▶ What you have to do
Repeat only the lines from the one holding "orange pencil [292,213,473,225] -> none" down to the last line of the listing below, including both of those lines.

▶ Data shown
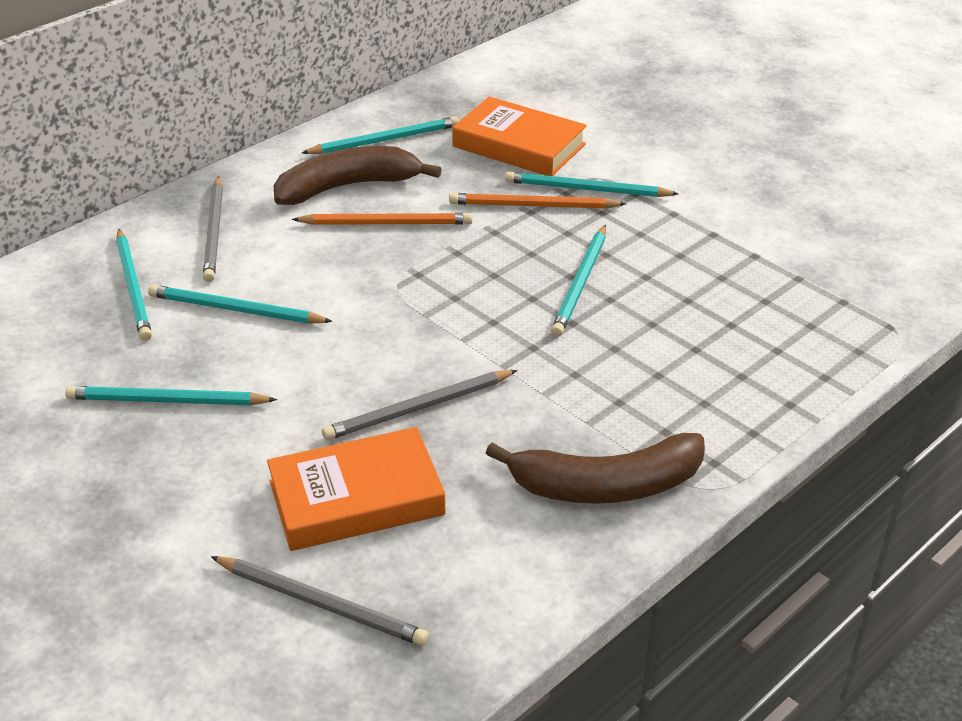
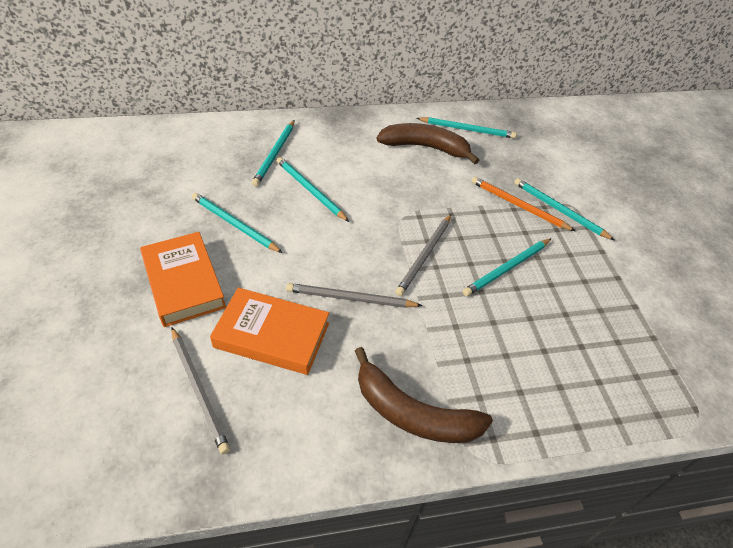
camera: 30 degrees right, 10 degrees up
grey pencil [203,176,223,282] -> grey pencil moved to [395,214,451,296]
orange pencil [292,213,473,225] -> none
orange book [452,96,587,176] -> orange book moved to [140,232,226,327]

▶ Response area
orange pencil [292,213,473,225] -> none
orange book [452,96,587,176] -> orange book moved to [140,232,226,327]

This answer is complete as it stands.